Exercise objective: For the entries below, copy exactly the line that contains "JOY1 pin SW: D4 -> TX" through the line that contains "JOY1: PS2 -> HW-504", both ends included, and exclude all pictures.

Data section:
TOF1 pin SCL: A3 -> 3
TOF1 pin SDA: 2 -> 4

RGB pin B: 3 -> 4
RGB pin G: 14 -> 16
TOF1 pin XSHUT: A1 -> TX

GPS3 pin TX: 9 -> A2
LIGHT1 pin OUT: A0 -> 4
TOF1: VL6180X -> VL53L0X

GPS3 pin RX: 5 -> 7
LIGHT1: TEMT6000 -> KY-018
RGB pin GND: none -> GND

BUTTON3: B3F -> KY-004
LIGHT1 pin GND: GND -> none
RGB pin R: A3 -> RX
---
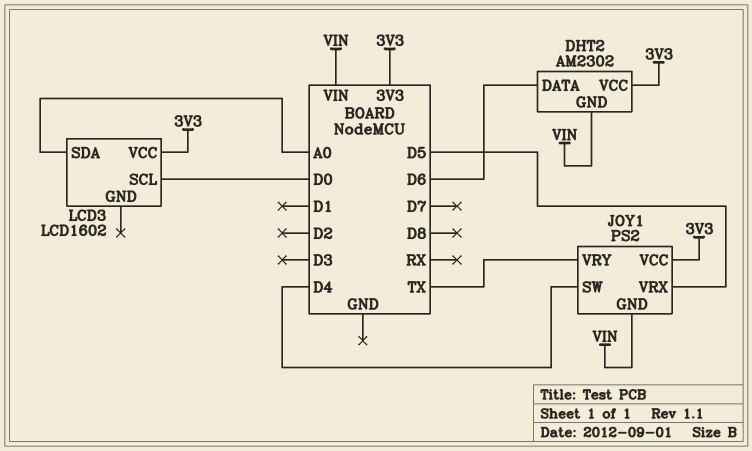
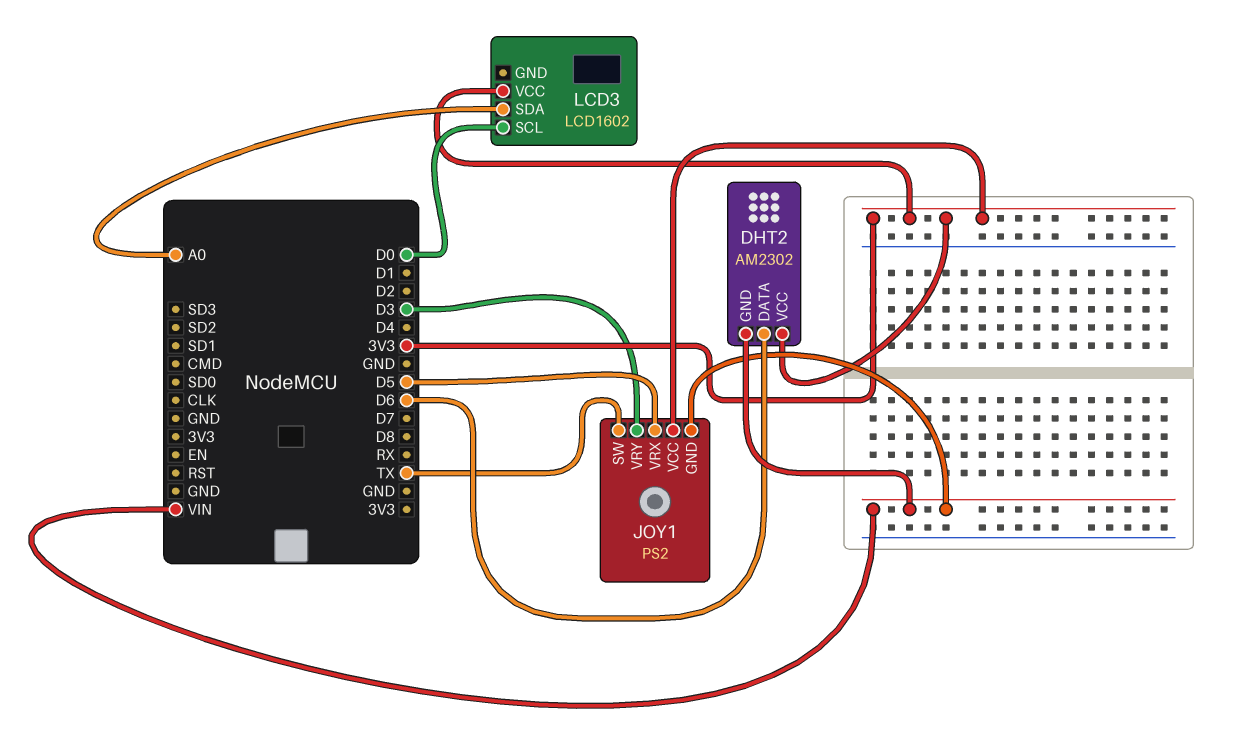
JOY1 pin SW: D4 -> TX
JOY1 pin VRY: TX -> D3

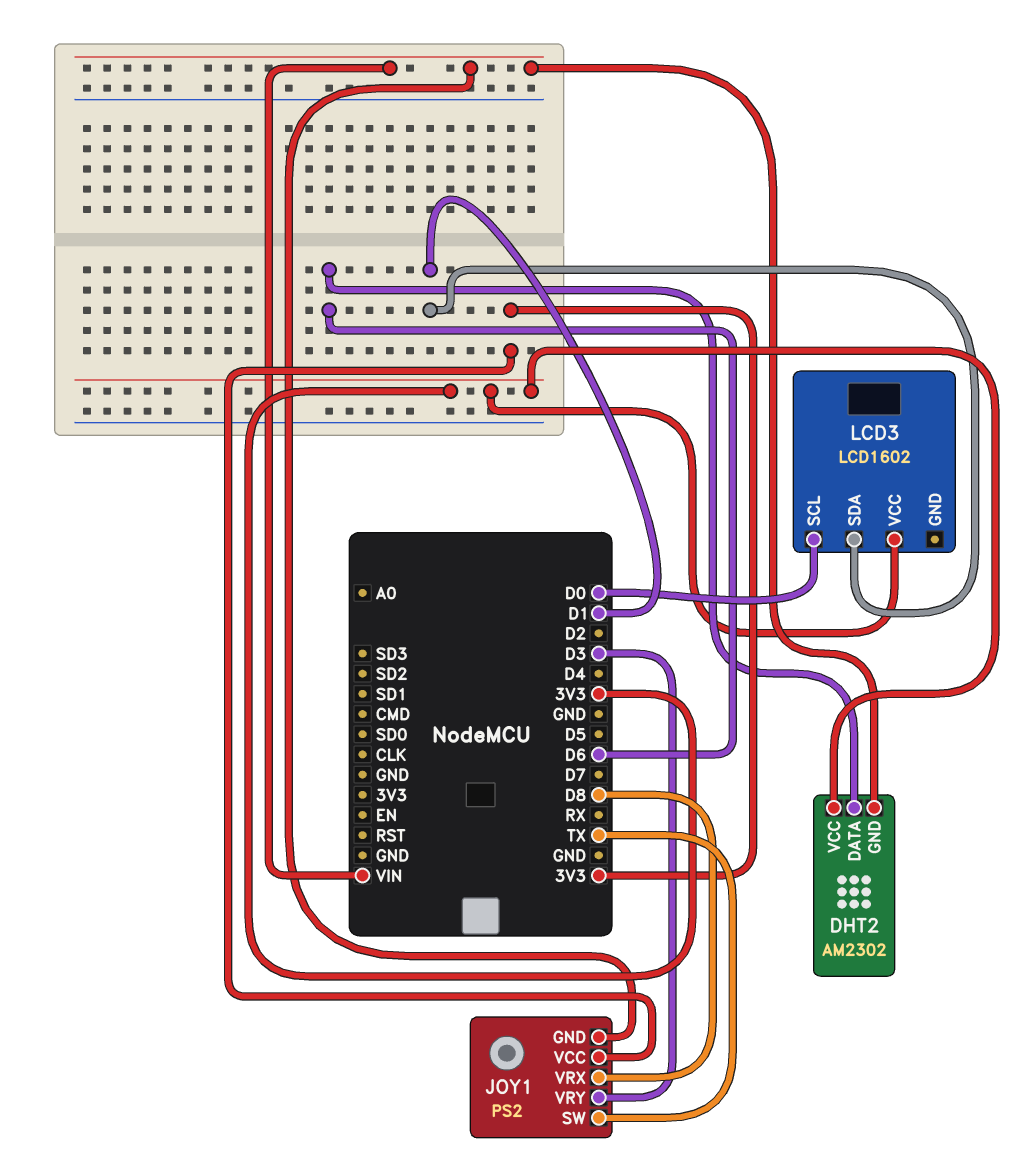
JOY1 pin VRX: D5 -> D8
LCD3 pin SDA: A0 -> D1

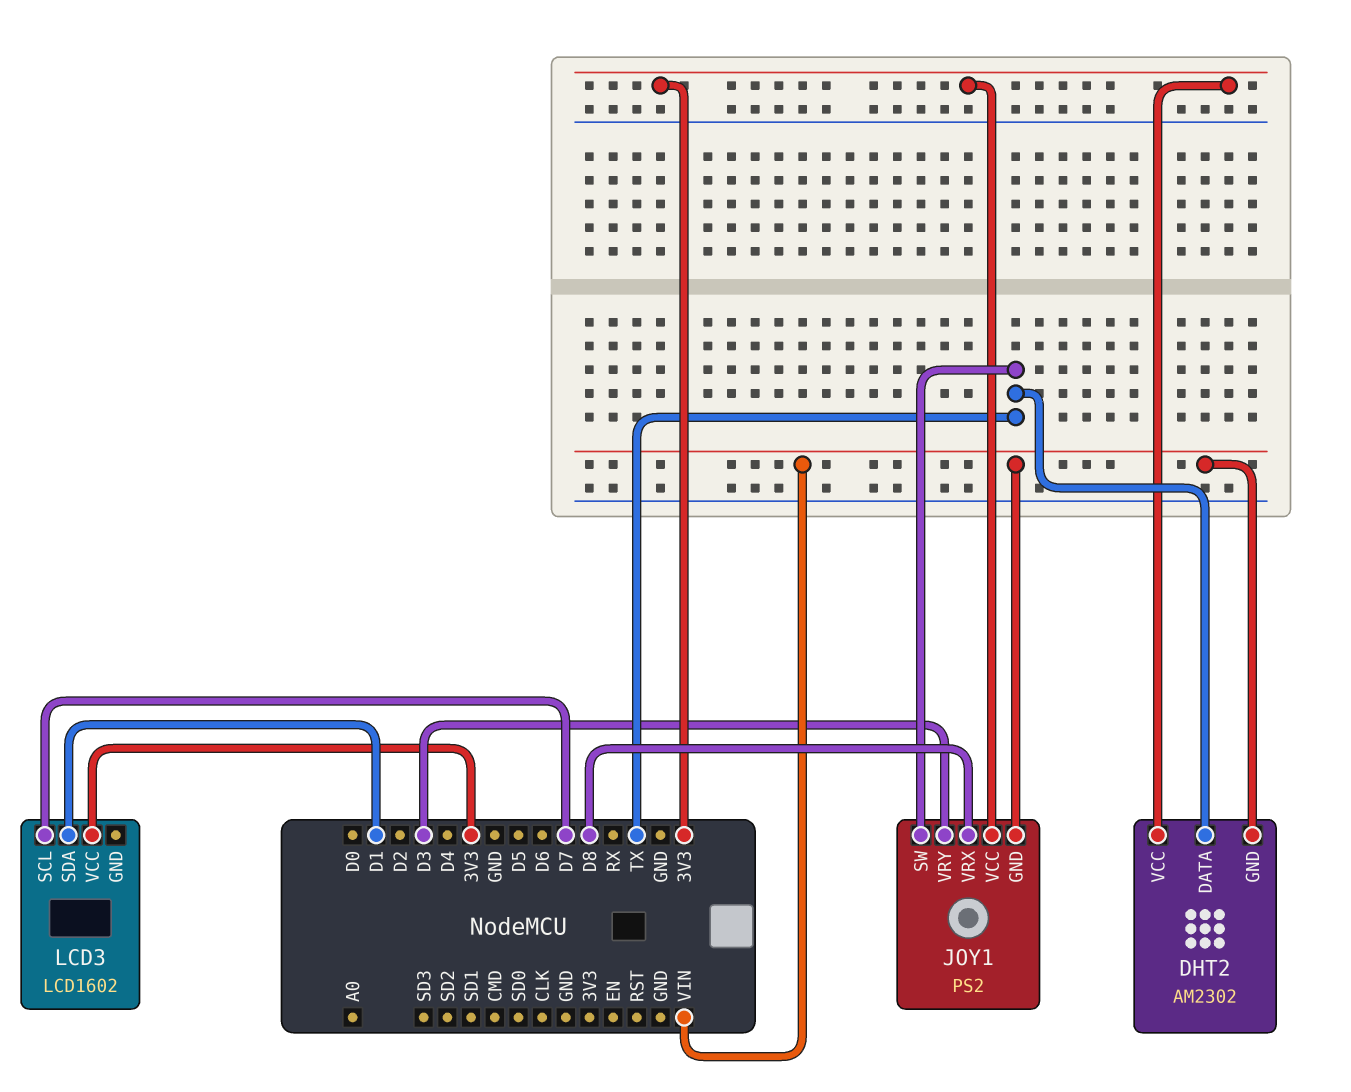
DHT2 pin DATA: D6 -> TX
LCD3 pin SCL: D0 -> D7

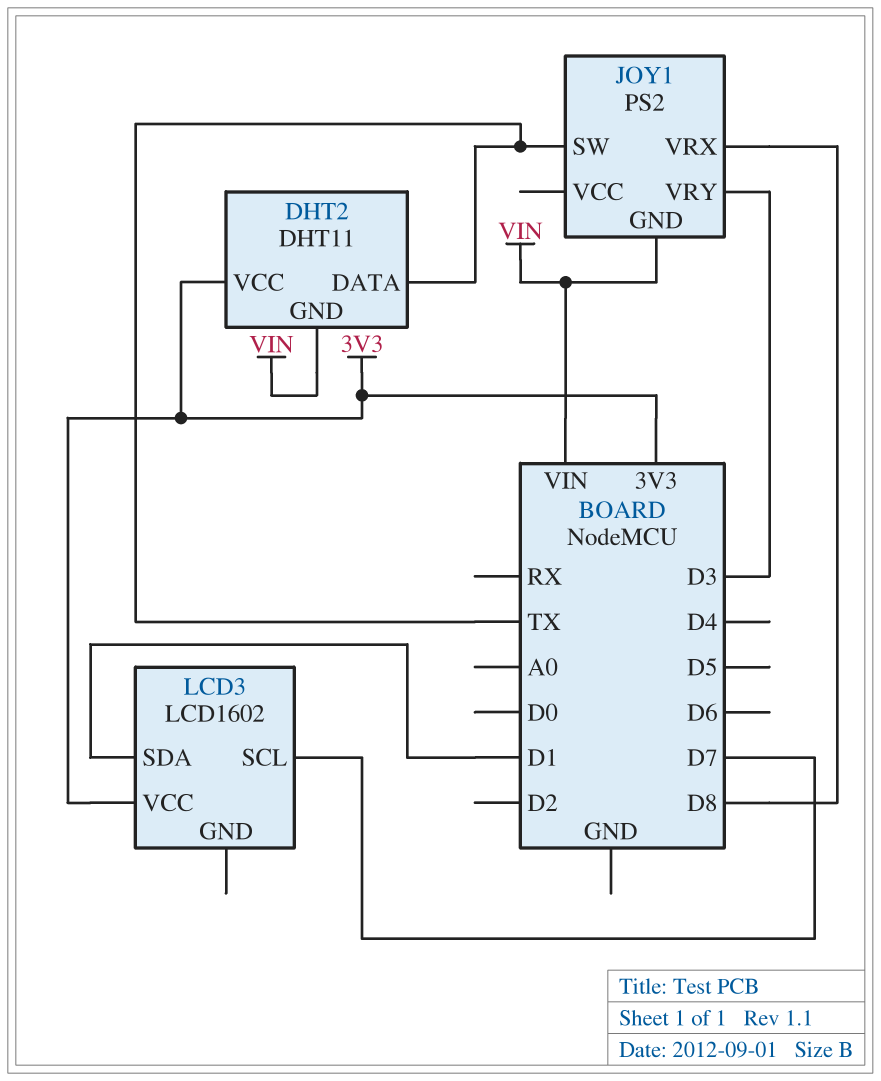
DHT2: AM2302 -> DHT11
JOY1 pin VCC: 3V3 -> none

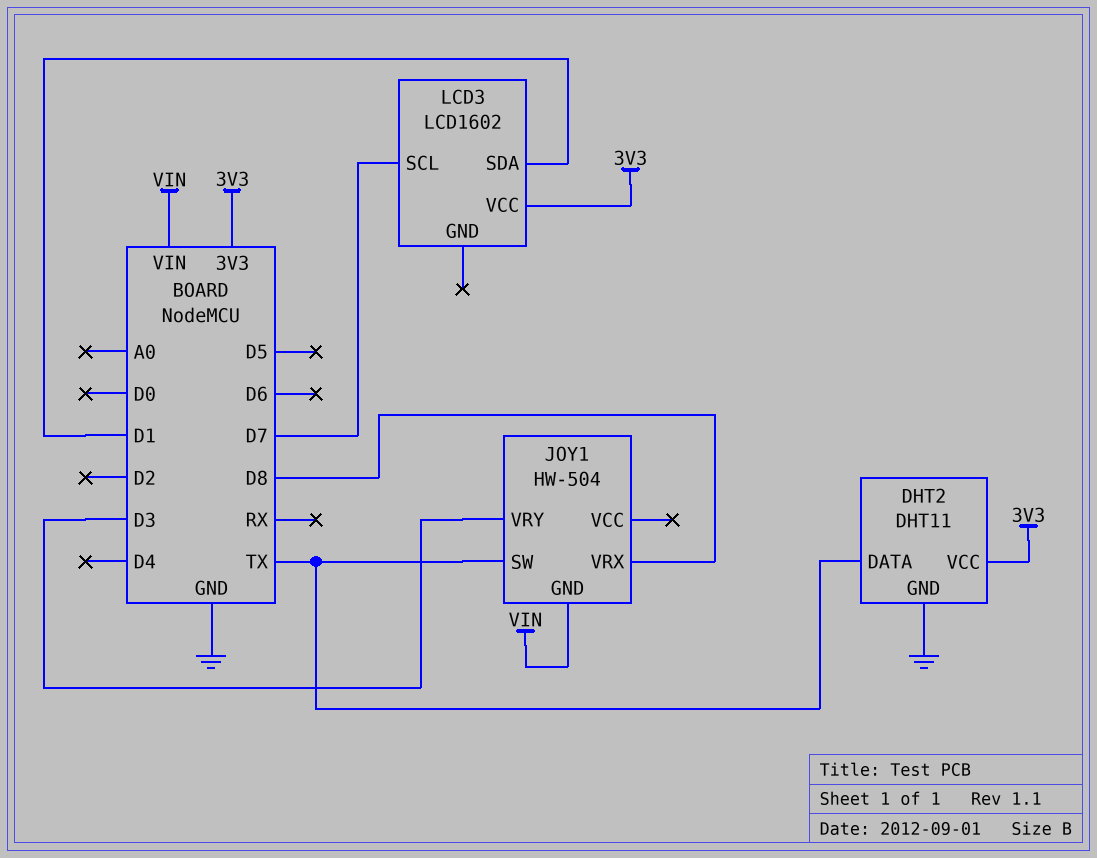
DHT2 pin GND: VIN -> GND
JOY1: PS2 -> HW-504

Answer:
JOY1 pin SW: D4 -> TX
JOY1 pin VRY: TX -> D3

JOY1 pin VRX: D5 -> D8
LCD3 pin SDA: A0 -> D1

DHT2 pin DATA: D6 -> TX
LCD3 pin SCL: D0 -> D7

DHT2: AM2302 -> DHT11
JOY1 pin VCC: 3V3 -> none

DHT2 pin GND: VIN -> GND
JOY1: PS2 -> HW-504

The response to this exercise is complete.